Segment Start: Available data

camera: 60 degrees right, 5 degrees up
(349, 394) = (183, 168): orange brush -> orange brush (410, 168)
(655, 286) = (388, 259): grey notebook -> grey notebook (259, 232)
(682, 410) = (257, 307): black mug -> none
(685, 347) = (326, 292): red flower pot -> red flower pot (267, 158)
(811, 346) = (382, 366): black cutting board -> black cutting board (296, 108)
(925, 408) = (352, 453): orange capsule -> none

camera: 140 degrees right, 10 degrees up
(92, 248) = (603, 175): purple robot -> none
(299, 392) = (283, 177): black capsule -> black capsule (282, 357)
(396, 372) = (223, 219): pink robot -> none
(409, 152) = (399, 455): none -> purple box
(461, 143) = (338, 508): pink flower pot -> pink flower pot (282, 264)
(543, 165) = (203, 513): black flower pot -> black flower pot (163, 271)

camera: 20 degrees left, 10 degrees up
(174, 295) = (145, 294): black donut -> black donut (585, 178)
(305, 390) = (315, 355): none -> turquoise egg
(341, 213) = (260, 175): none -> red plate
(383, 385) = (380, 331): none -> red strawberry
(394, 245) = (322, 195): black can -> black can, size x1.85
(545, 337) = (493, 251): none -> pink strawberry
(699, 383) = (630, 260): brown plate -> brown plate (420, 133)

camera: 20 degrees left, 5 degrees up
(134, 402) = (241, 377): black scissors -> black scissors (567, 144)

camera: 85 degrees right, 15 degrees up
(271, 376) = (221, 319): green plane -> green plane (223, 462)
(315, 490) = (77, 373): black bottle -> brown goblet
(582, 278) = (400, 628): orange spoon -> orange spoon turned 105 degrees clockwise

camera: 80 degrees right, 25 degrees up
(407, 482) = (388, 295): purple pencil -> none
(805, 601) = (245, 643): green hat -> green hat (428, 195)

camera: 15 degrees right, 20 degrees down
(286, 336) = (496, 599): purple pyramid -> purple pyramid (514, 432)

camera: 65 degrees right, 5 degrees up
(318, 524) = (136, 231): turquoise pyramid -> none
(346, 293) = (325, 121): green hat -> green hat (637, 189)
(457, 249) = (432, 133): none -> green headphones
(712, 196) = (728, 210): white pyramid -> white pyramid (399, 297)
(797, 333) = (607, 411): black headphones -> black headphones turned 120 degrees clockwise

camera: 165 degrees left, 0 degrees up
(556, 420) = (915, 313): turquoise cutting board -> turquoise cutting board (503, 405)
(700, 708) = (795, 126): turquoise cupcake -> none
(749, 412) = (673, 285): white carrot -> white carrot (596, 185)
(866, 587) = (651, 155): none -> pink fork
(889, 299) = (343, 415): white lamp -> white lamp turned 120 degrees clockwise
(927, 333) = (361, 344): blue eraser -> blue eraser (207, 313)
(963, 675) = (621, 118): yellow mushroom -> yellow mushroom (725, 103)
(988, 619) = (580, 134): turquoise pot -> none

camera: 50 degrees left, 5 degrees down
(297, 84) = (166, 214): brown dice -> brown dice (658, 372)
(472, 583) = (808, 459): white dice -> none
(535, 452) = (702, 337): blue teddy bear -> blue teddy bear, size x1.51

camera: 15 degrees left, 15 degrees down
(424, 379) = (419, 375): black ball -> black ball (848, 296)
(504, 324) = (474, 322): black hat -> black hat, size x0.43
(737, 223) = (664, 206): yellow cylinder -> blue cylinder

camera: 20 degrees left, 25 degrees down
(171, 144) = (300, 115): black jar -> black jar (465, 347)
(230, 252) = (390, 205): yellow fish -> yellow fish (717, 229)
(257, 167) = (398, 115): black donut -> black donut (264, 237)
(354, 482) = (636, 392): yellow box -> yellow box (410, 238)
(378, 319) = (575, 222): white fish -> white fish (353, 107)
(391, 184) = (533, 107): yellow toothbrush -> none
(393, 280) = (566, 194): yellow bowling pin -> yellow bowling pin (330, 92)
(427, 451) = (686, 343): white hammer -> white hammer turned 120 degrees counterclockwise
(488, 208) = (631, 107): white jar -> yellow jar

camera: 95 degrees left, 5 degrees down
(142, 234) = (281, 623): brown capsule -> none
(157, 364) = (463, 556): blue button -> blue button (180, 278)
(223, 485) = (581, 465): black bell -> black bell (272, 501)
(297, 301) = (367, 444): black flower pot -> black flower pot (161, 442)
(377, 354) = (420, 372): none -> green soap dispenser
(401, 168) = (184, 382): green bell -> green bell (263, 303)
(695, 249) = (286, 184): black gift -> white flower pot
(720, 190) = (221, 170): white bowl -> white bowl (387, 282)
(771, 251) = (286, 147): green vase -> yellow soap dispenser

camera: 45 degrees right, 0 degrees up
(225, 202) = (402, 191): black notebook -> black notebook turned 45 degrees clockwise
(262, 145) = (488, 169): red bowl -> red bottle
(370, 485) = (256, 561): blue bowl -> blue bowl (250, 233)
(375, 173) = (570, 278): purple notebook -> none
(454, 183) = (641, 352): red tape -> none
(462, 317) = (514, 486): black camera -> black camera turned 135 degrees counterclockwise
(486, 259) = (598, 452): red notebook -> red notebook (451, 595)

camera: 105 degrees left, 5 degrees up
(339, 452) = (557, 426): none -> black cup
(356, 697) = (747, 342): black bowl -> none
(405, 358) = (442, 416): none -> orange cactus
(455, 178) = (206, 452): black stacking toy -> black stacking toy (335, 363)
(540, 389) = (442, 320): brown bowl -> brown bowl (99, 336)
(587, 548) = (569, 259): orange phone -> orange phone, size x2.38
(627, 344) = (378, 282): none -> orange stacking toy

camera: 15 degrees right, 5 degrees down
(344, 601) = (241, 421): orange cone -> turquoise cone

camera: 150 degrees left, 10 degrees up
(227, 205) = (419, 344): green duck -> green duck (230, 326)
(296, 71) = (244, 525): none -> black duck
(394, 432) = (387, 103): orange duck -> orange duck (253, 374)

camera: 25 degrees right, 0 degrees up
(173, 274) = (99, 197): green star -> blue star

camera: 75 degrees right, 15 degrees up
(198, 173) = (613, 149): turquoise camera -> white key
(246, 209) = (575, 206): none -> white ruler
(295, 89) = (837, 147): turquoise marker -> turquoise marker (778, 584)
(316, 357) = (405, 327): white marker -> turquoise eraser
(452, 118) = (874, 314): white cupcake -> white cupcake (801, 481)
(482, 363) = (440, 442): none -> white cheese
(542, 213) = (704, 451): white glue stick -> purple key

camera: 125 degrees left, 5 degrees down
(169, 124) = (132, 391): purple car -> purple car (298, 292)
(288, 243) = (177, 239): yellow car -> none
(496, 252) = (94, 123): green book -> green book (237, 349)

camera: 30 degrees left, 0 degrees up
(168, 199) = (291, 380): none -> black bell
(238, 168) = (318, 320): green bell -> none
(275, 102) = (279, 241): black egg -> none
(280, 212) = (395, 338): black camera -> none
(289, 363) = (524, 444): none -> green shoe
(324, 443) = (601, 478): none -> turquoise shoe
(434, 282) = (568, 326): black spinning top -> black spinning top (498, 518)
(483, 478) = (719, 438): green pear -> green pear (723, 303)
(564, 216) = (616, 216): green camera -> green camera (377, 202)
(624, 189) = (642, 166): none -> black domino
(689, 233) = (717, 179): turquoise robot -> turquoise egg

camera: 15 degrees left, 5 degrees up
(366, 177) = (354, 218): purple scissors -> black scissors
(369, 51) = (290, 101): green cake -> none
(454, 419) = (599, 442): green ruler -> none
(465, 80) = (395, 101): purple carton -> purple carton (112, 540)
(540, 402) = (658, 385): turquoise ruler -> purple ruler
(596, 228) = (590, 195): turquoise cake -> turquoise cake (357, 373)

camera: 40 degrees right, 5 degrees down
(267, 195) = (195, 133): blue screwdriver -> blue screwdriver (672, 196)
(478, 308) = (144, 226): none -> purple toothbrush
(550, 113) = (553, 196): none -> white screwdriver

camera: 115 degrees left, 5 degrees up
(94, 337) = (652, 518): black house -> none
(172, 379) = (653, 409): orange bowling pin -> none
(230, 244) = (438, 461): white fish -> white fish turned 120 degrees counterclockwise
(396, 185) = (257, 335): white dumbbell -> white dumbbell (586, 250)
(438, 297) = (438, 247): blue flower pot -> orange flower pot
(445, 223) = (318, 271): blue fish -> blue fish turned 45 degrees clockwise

Segment End: Available data

• Assignment:
Everything above from the line with "(393, 280) = (566, 194): yellow" to the line with "(223, 485) = (581, 465): black", both included, must be repeated exactly, and nothing outside that range.

• The answer:
(393, 280) = (566, 194): yellow bowling pin -> yellow bowling pin (330, 92)
(427, 451) = (686, 343): white hammer -> white hammer turned 120 degrees counterclockwise
(488, 208) = (631, 107): white jar -> yellow jar

camera: 95 degrees left, 5 degrees down
(142, 234) = (281, 623): brown capsule -> none
(157, 364) = (463, 556): blue button -> blue button (180, 278)
(223, 485) = (581, 465): black bell -> black bell (272, 501)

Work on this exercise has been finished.